Task brief - Give back the whole listing word for word and skip each picture.

Given material -
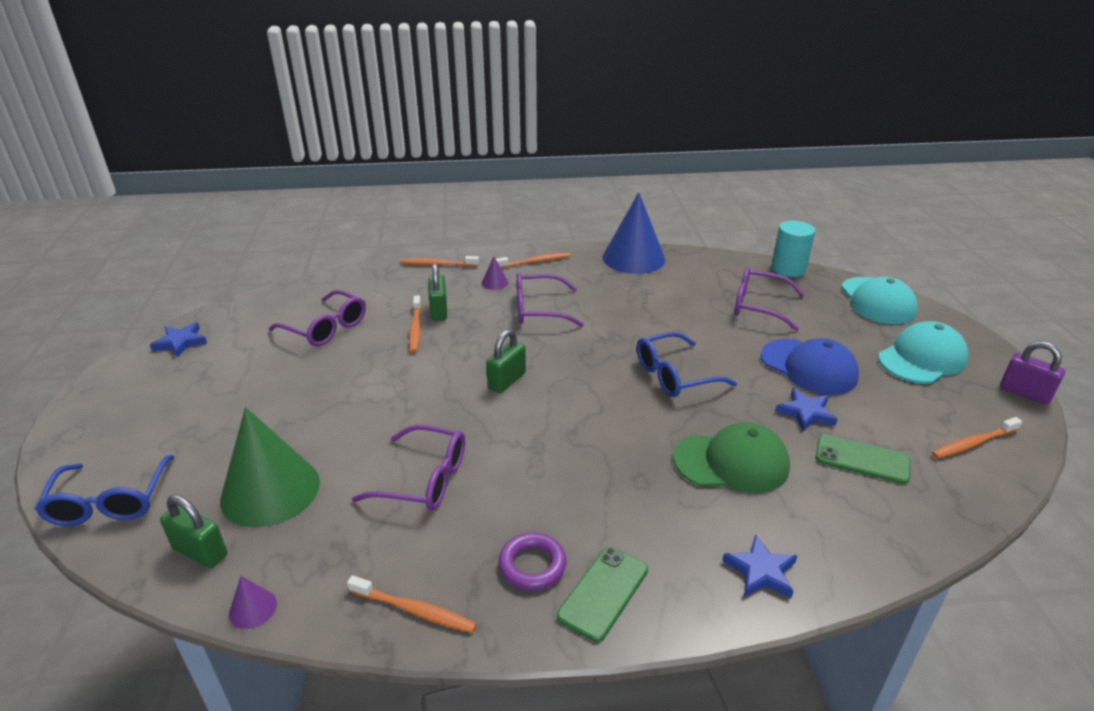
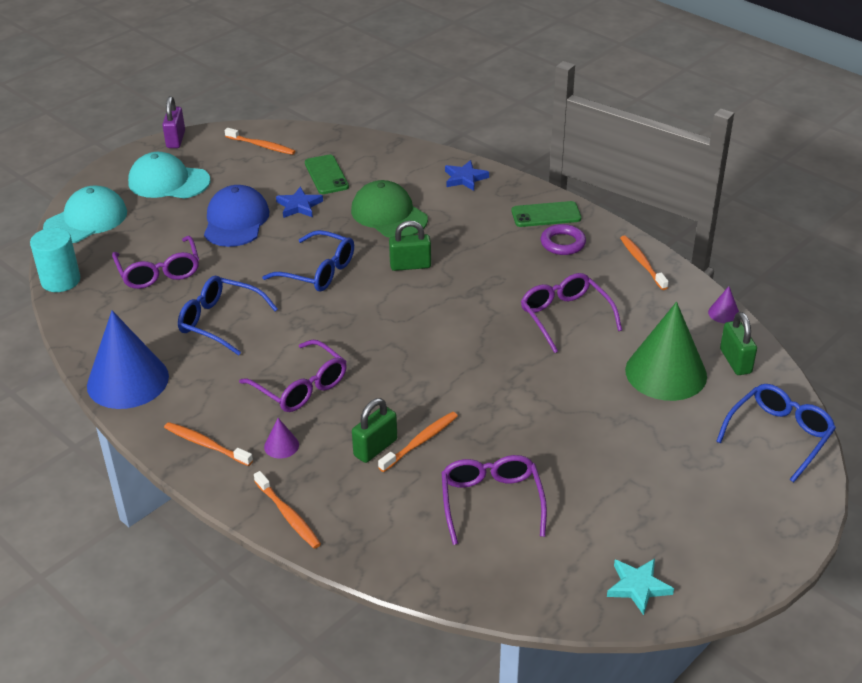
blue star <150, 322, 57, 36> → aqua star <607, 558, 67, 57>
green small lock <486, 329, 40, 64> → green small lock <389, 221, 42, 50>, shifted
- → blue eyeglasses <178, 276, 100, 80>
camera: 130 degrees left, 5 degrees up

Your response -
blue star <150, 322, 57, 36> → aqua star <607, 558, 67, 57>
green small lock <486, 329, 40, 64> → green small lock <389, 221, 42, 50>, shifted
- → blue eyeglasses <178, 276, 100, 80>
camera: 130 degrees left, 5 degrees up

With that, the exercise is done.